***** Task data *****

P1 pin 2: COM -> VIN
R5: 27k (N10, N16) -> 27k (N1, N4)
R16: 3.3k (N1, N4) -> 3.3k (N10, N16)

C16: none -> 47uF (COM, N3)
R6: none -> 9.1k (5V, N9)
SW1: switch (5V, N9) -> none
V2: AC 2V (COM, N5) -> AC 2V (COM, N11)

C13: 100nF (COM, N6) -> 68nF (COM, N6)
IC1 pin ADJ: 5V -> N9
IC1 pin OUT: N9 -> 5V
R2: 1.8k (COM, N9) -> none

*****

→ **Brief**: All of the data needs to be repeated exactly.

→ **Solution**:
P1 pin 2: COM -> VIN
R5: 27k (N10, N16) -> 27k (N1, N4)
R16: 3.3k (N1, N4) -> 3.3k (N10, N16)

C16: none -> 47uF (COM, N3)
R6: none -> 9.1k (5V, N9)
SW1: switch (5V, N9) -> none
V2: AC 2V (COM, N5) -> AC 2V (COM, N11)

C13: 100nF (COM, N6) -> 68nF (COM, N6)
IC1 pin ADJ: 5V -> N9
IC1 pin OUT: N9 -> 5V
R2: 1.8k (COM, N9) -> none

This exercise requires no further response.